> [What you should do]: Everything in the listing should be transcribed exactly, apart from the pictures.

----------------

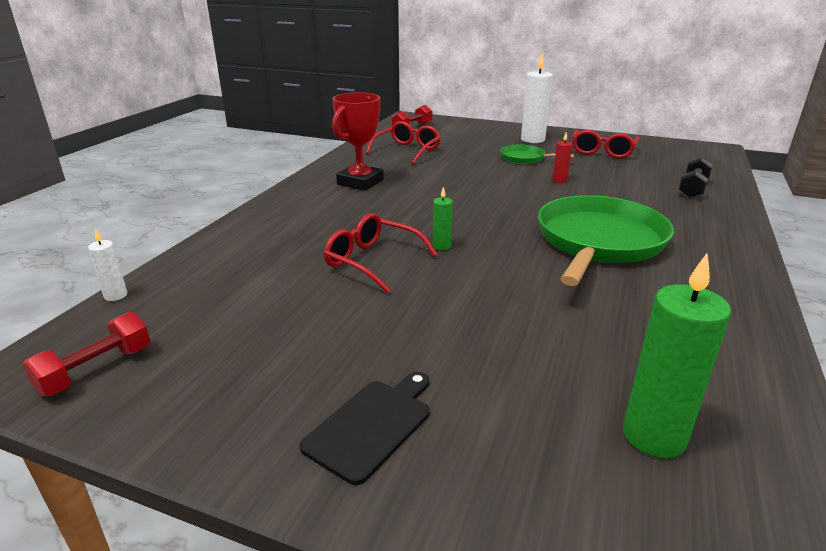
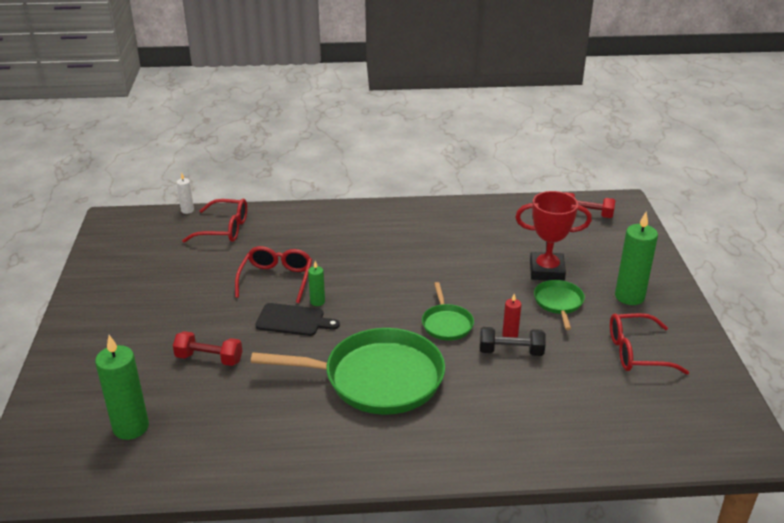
camera: 65 degrees right, 5 degrees up
red dumbbell [22,312,151,396] -> red dumbbell moved to [173,331,242,366]
black cutting board [300,372,430,485] -> black cutting board moved to [255,303,340,336]
red trophy [332,92,384,191] -> red trophy moved to [515,191,592,281]
red glasses [366,121,441,164] -> red glasses moved to [182,199,247,243]
white candle [521,54,553,143] -> green candle [615,212,658,305]
black dumbbell [678,156,713,198] -> black dumbbell moved to [480,327,545,356]
none -> green pan [422,282,474,341]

----------------

> [Output below]:
camera: 65 degrees right, 5 degrees up
red dumbbell [22,312,151,396] -> red dumbbell moved to [173,331,242,366]
black cutting board [300,372,430,485] -> black cutting board moved to [255,303,340,336]
red trophy [332,92,384,191] -> red trophy moved to [515,191,592,281]
red glasses [366,121,441,164] -> red glasses moved to [182,199,247,243]
white candle [521,54,553,143] -> green candle [615,212,658,305]
black dumbbell [678,156,713,198] -> black dumbbell moved to [480,327,545,356]
none -> green pan [422,282,474,341]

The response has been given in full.